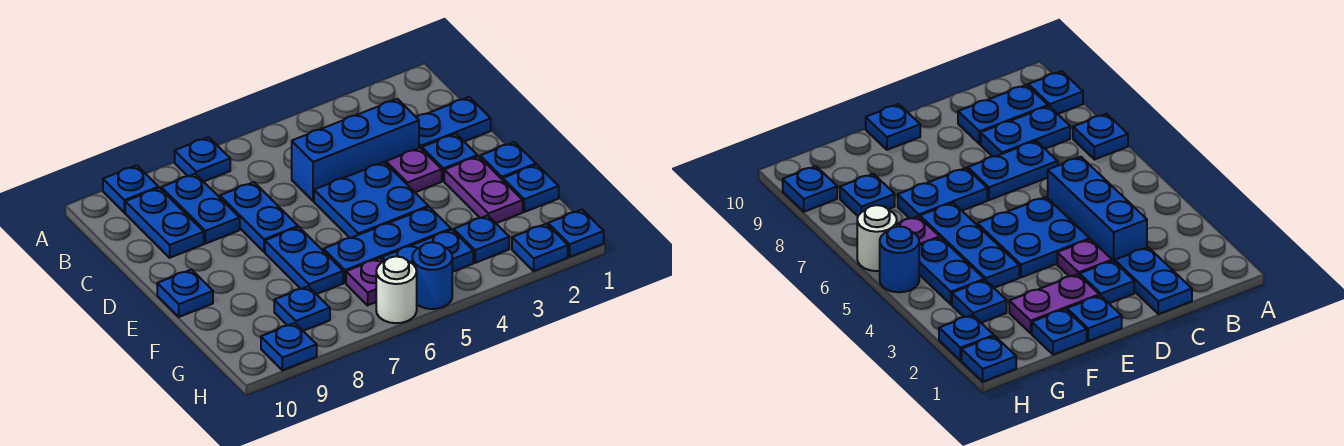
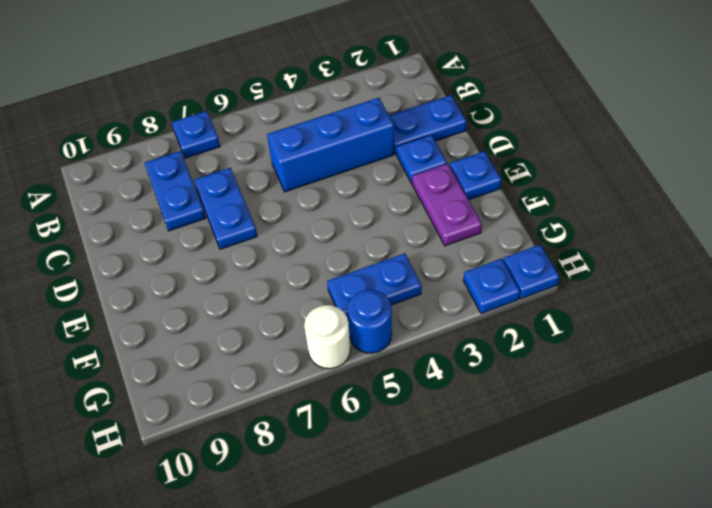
none -> blue plate A9 level 1
none -> blue plate B9:C9 level 1
none -> purple plate D3 level 1

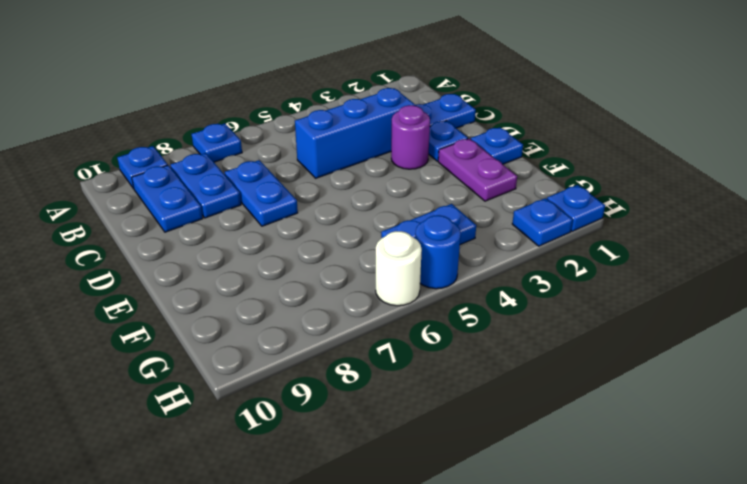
purple round brick D3 level 1 -> purple plate D3 level 1
none -> blue plate D4:E5 level 1
none -> blue plate E7:F7 level 1
none -> blue plate E10 level 1

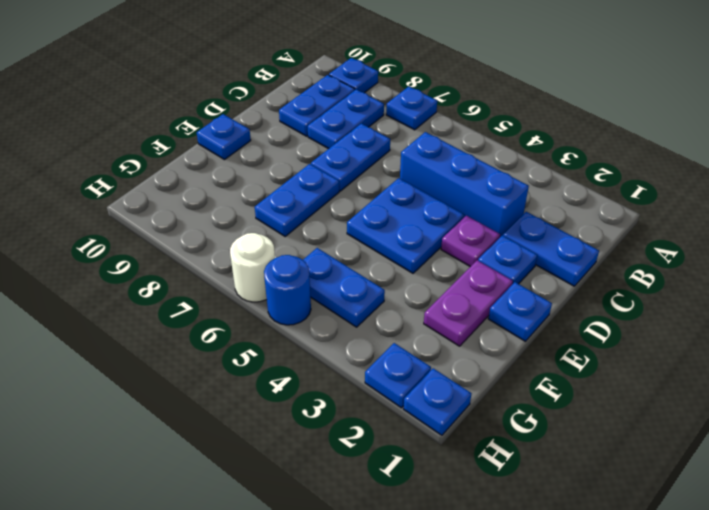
none -> blue plate F1 level 1
none -> blue plate F4:F6 level 1
none -> blue plate G3 level 1

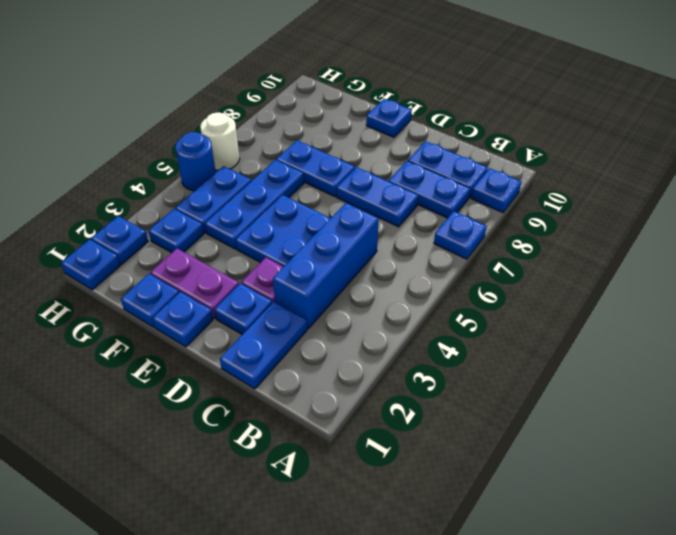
none -> purple plate G6 level 1
none -> blue plate G8 level 1
none -> blue plate H9 level 1

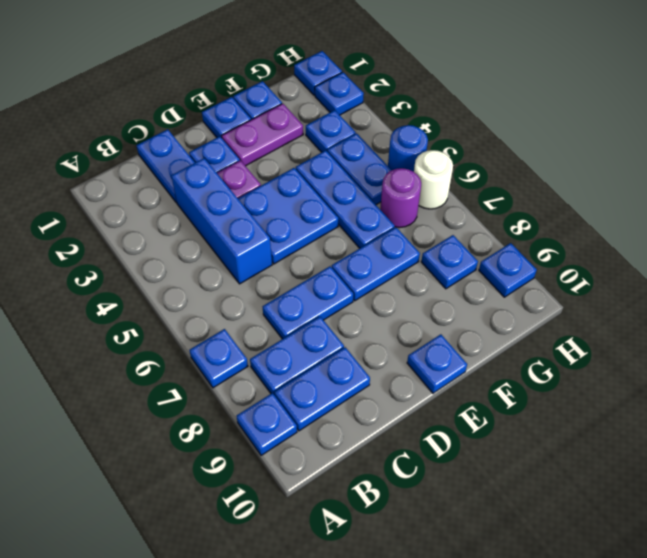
purple round brick G6 level 1 -> purple plate G6 level 1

========================================

### Task description
Give all the entries again exactly, dropping each picture.

### Your response
none -> blue plate A9 level 1
none -> blue plate B9:C9 level 1
none -> purple plate D3 level 1

purple round brick D3 level 1 -> purple plate D3 level 1
none -> blue plate D4:E5 level 1
none -> blue plate E7:F7 level 1
none -> blue plate E10 level 1

none -> blue plate F1 level 1
none -> blue plate F4:F6 level 1
none -> blue plate G3 level 1

none -> purple plate G6 level 1
none -> blue plate G8 level 1
none -> blue plate H9 level 1

purple round brick G6 level 1 -> purple plate G6 level 1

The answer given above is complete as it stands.